▸ Task description
The required output is the lines below from the line containing "R3: 82k (IC5/DIS, SIG14)" to the line containing "D2: schottky BAT85", inclusive, retyped exactly. No other lines belong in it.

▸ Provided records
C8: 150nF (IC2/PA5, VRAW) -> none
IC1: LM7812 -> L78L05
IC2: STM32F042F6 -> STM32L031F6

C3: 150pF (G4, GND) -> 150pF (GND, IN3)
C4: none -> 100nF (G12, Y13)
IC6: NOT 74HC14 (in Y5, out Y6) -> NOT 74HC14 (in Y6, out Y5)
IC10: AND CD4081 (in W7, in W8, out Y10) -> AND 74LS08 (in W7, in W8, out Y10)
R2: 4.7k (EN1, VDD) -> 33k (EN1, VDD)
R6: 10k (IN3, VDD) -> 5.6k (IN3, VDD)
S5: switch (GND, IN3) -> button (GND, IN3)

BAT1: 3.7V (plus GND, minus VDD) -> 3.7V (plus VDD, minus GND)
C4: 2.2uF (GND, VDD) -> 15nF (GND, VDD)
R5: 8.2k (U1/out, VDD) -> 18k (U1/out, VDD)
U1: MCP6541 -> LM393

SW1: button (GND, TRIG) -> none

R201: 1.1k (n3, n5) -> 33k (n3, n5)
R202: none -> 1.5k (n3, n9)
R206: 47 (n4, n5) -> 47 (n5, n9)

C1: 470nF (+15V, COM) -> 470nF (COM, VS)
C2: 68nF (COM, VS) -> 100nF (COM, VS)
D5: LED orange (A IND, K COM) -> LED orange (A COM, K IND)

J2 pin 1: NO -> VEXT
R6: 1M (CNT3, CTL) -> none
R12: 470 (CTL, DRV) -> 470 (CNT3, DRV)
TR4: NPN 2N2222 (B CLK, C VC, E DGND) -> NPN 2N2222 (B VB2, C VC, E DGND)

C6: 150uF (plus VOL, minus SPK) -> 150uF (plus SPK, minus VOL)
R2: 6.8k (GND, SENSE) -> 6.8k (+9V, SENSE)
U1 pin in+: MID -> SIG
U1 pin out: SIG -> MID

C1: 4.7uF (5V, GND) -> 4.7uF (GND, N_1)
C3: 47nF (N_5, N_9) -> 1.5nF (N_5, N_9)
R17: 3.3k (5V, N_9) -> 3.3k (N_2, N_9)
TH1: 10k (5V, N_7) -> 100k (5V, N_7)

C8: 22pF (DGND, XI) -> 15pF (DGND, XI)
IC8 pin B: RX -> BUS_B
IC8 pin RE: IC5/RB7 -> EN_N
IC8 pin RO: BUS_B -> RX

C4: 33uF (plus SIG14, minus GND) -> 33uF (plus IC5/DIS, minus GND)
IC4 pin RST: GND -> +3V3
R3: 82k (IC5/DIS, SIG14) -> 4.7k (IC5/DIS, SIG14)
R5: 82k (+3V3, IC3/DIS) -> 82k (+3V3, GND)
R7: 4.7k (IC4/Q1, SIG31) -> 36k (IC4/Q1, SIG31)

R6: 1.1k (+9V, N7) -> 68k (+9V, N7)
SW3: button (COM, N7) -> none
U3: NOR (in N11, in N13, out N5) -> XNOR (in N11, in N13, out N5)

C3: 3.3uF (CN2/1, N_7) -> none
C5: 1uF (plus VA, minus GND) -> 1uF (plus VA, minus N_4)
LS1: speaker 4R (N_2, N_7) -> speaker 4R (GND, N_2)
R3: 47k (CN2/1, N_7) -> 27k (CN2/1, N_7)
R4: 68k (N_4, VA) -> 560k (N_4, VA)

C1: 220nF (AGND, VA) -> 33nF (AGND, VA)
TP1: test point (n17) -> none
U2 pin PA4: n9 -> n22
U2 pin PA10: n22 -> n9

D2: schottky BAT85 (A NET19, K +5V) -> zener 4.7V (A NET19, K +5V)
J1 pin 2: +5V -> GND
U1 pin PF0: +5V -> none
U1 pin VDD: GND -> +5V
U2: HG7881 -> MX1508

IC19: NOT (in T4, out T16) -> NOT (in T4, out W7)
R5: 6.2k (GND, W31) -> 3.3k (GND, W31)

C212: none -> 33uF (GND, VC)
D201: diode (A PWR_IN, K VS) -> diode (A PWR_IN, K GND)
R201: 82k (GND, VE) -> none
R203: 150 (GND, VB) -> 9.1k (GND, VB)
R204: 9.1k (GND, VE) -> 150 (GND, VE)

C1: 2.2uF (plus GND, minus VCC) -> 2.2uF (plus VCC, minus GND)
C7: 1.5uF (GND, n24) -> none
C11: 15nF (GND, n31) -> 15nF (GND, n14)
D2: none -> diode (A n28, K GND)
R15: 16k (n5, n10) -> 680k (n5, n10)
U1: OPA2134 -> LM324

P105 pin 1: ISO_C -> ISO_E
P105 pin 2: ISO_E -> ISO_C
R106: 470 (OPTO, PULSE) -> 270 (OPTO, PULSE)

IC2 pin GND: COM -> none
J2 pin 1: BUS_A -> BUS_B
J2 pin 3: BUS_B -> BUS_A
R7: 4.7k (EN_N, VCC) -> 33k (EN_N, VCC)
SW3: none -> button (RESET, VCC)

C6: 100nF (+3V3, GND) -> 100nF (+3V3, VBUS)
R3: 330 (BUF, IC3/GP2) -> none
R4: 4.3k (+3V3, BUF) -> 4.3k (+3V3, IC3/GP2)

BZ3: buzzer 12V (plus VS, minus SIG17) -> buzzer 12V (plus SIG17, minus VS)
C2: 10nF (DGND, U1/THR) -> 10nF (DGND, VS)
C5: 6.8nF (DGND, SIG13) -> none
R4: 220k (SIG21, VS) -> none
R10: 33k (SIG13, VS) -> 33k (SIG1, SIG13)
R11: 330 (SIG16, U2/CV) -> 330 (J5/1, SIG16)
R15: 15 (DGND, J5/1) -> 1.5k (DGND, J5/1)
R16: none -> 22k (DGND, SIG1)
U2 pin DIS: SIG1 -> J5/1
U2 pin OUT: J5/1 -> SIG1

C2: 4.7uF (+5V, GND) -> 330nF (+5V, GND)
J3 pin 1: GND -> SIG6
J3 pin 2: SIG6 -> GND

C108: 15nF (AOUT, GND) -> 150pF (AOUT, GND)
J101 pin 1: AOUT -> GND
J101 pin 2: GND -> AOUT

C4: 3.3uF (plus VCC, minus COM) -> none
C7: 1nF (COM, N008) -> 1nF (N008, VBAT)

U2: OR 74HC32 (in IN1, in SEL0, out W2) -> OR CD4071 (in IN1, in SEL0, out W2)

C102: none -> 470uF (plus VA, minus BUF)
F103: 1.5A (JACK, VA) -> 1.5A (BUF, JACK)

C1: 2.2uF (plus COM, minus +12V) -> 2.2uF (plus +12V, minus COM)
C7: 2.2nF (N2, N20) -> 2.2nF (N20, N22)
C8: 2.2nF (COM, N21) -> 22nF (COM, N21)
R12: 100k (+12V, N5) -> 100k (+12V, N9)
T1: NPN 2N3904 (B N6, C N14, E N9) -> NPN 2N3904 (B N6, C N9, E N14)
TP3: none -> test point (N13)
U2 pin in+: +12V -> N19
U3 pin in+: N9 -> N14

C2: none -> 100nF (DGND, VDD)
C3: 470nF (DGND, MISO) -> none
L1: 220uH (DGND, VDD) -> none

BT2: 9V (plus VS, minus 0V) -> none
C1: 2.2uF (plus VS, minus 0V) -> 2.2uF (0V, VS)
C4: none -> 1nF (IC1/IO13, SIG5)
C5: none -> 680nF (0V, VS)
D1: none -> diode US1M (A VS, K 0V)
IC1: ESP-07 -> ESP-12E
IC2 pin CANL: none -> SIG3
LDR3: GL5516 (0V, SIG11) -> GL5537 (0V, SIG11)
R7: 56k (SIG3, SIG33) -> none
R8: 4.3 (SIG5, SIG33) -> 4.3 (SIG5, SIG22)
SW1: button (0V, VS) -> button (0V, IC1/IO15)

▸ Output of the task
R3: 82k (IC5/DIS, SIG14) -> 4.7k (IC5/DIS, SIG14)
R5: 82k (+3V3, IC3/DIS) -> 82k (+3V3, GND)
R7: 4.7k (IC4/Q1, SIG31) -> 36k (IC4/Q1, SIG31)

R6: 1.1k (+9V, N7) -> 68k (+9V, N7)
SW3: button (COM, N7) -> none
U3: NOR (in N11, in N13, out N5) -> XNOR (in N11, in N13, out N5)

C3: 3.3uF (CN2/1, N_7) -> none
C5: 1uF (plus VA, minus GND) -> 1uF (plus VA, minus N_4)
LS1: speaker 4R (N_2, N_7) -> speaker 4R (GND, N_2)
R3: 47k (CN2/1, N_7) -> 27k (CN2/1, N_7)
R4: 68k (N_4, VA) -> 560k (N_4, VA)

C1: 220nF (AGND, VA) -> 33nF (AGND, VA)
TP1: test point (n17) -> none
U2 pin PA4: n9 -> n22
U2 pin PA10: n22 -> n9

D2: schottky BAT85 (A NET19, K +5V) -> zener 4.7V (A NET19, K +5V)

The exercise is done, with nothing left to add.